■ **What you will do**
Every line from the one bearing "pink brick D4" through the last line of the records below is to be output exactly, and no other line; leave out the pictures.

★ ★ ★

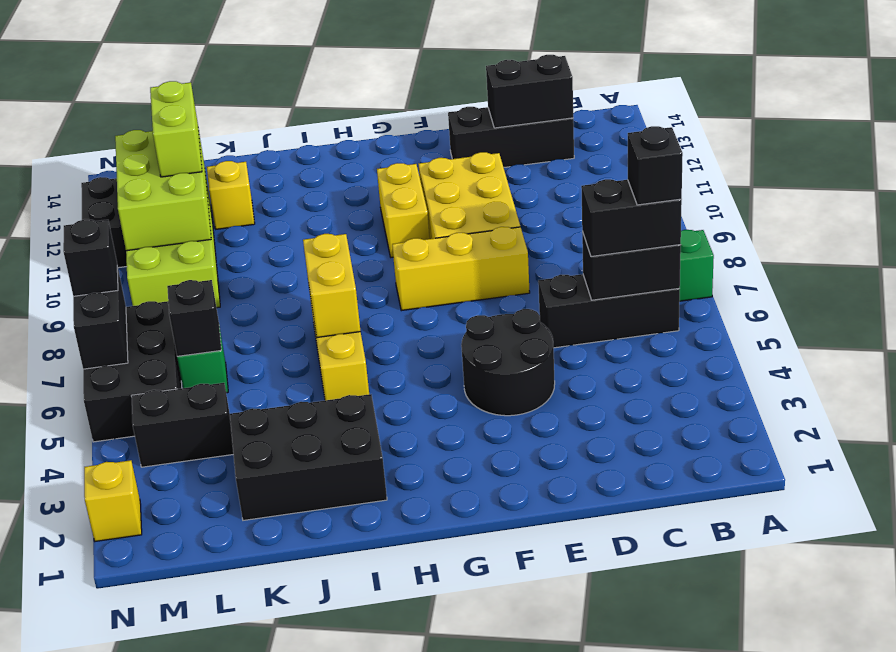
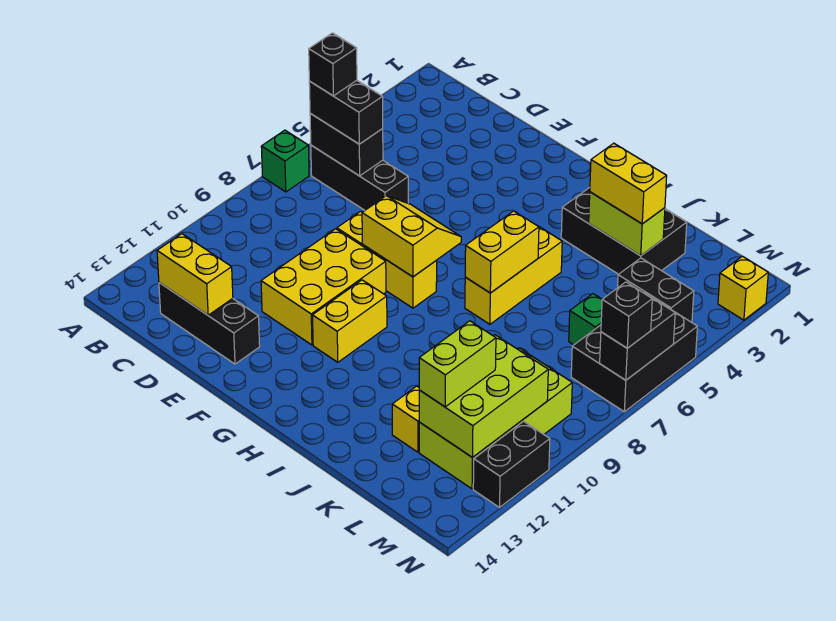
black brick C13:D13 level 2 -> yellow brick C13:D13 level 2
black round brick E4:F5 level 1 -> none
none -> yellow slope F7:G8 level 2 top 8
none -> lime brick J3:K3 level 2
none -> yellow brick J3:K3 level 3
black brick L6 level 2 -> none

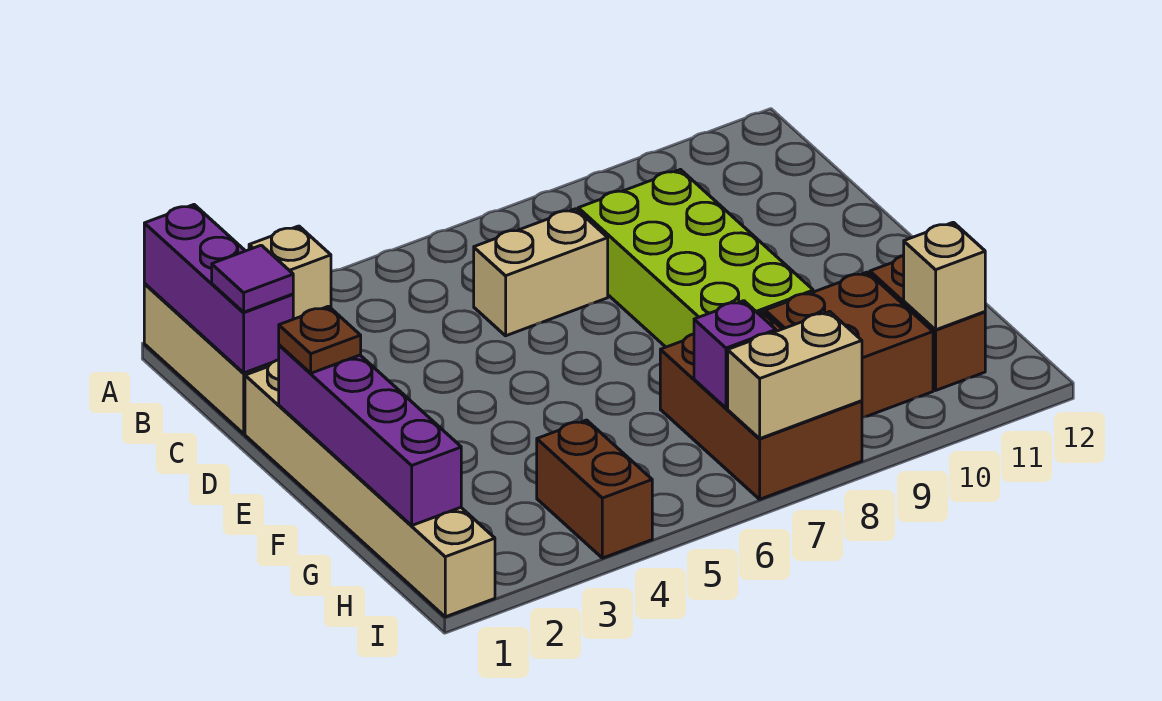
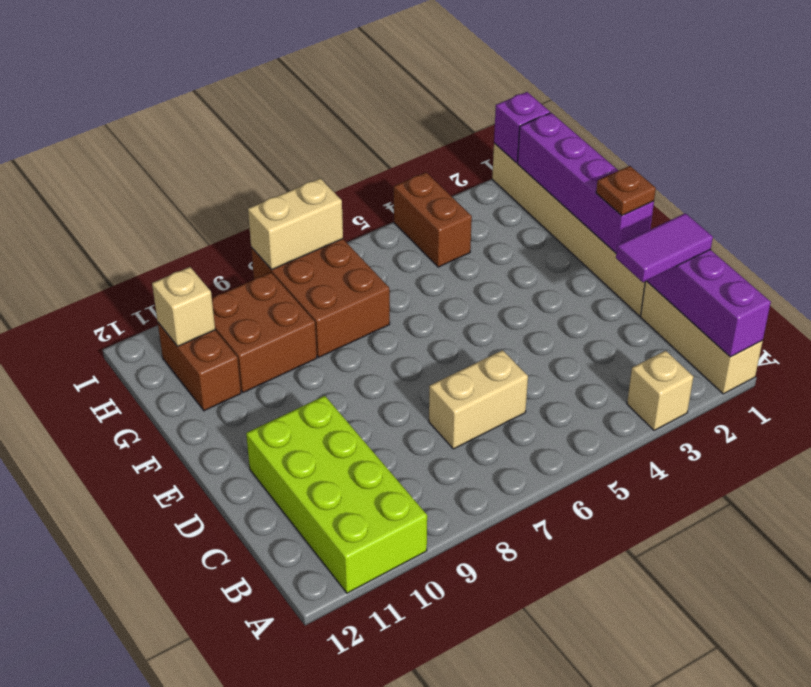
purple tile C1 level 3 -> purple tile C1:C2 level 3
lime brick C8:F9 level 1 -> lime brick A10:D11 level 1
purple brick H7 level 2 -> purple brick I1 level 2

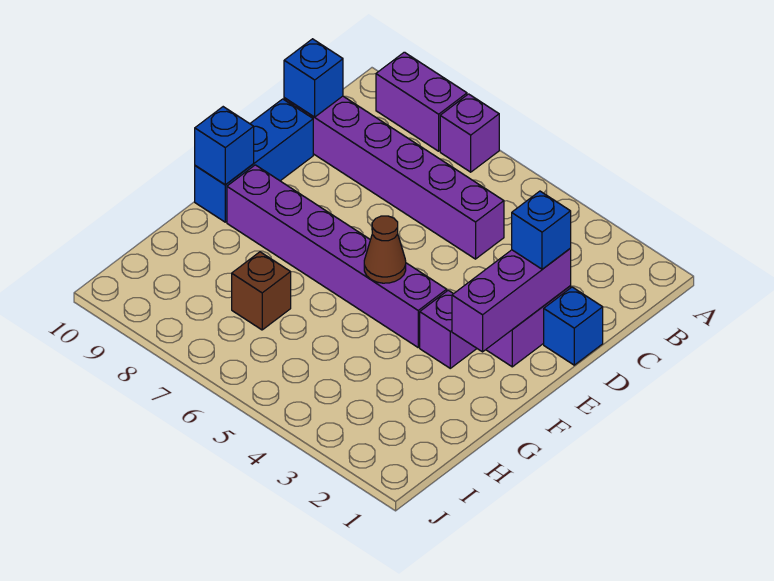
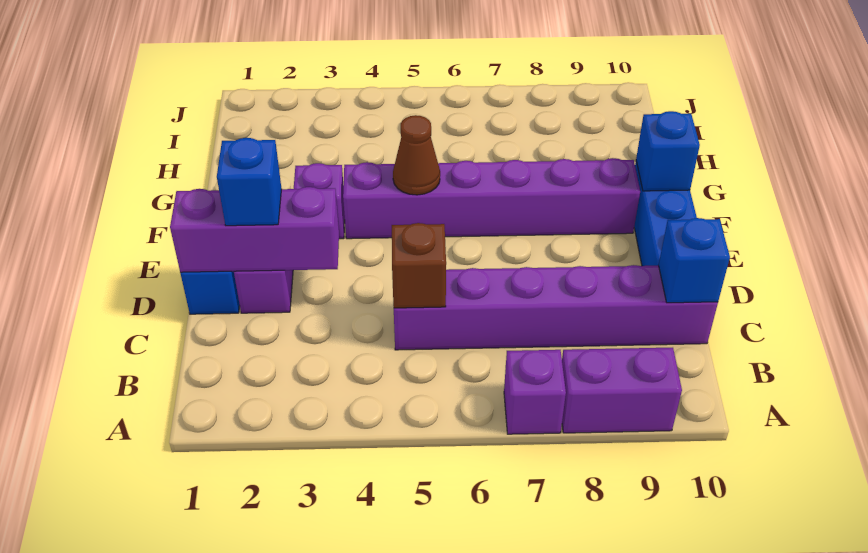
purple brick D2:F2 level 2 -> purple brick D1:D3 level 2
brown brick H7 level 1 -> brown brick C5 level 2

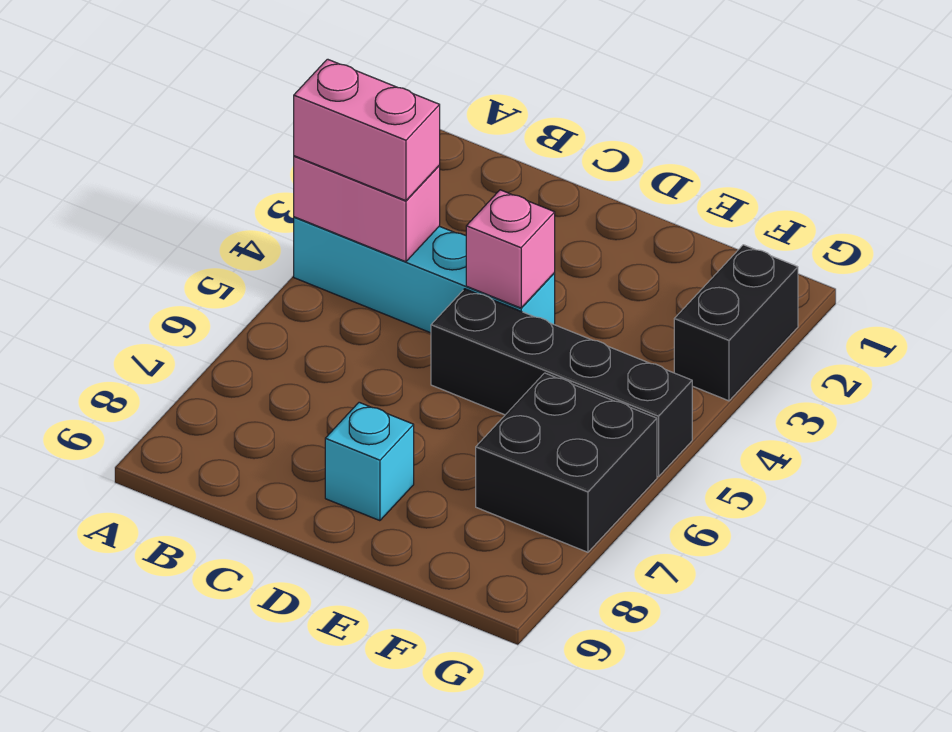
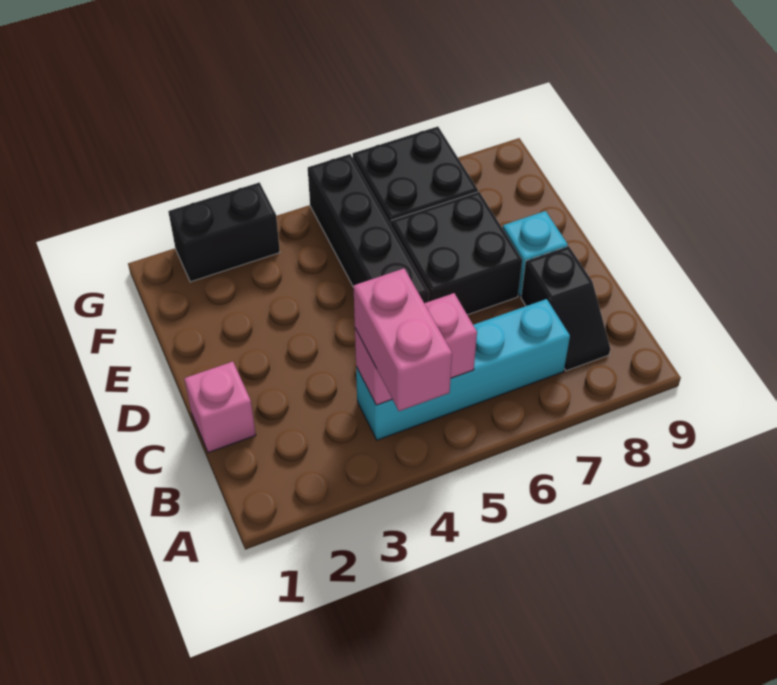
cyan brick A4:D4 level 1 -> cyan brick B4:B7 level 1
pink brick A4:B4 level 2 -> pink brick B4:B5 level 2
none -> black slope B8:C8 level 1 top C
pink brick D4 level 2 -> pink brick C1 level 1
none -> black brick D6:E7 level 1

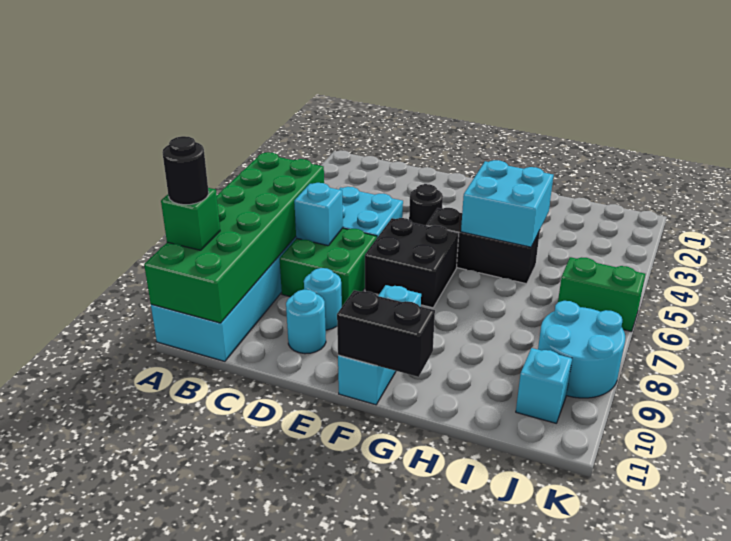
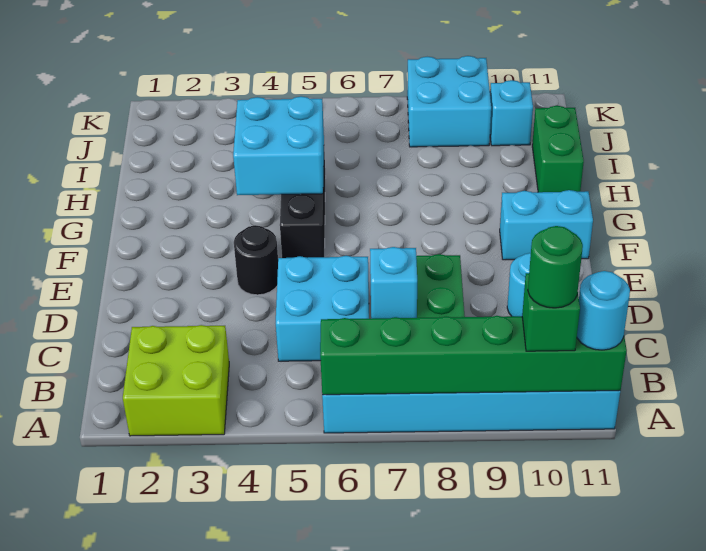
none -> lime brick A2:B3 level 1
green brick A6:B11 level 2 -> green brick A6:A11 level 2
black round brick A10 level 4 -> green round brick A10 level 4
cyan round brick D9 level 1 -> cyan round brick A11 level 3
black brick E6:F7 level 1 -> none
cyan brick F9:F11 level 1 -> cyan brick F10:F11 level 1
black brick F11:G11 level 2 -> none
green brick J6:K6 level 1 -> green brick H11:I11 level 1
cyan round brick J8:K9 level 1 -> cyan brick J8:K9 level 1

★ ★ ★

■ **Answer area**
pink brick D4 level 2 -> pink brick C1 level 1
none -> black brick D6:E7 level 1

none -> lime brick A2:B3 level 1
green brick A6:B11 level 2 -> green brick A6:A11 level 2
black round brick A10 level 4 -> green round brick A10 level 4
cyan round brick D9 level 1 -> cyan round brick A11 level 3
black brick E6:F7 level 1 -> none
cyan brick F9:F11 level 1 -> cyan brick F10:F11 level 1
black brick F11:G11 level 2 -> none
green brick J6:K6 level 1 -> green brick H11:I11 level 1
cyan round brick J8:K9 level 1 -> cyan brick J8:K9 level 1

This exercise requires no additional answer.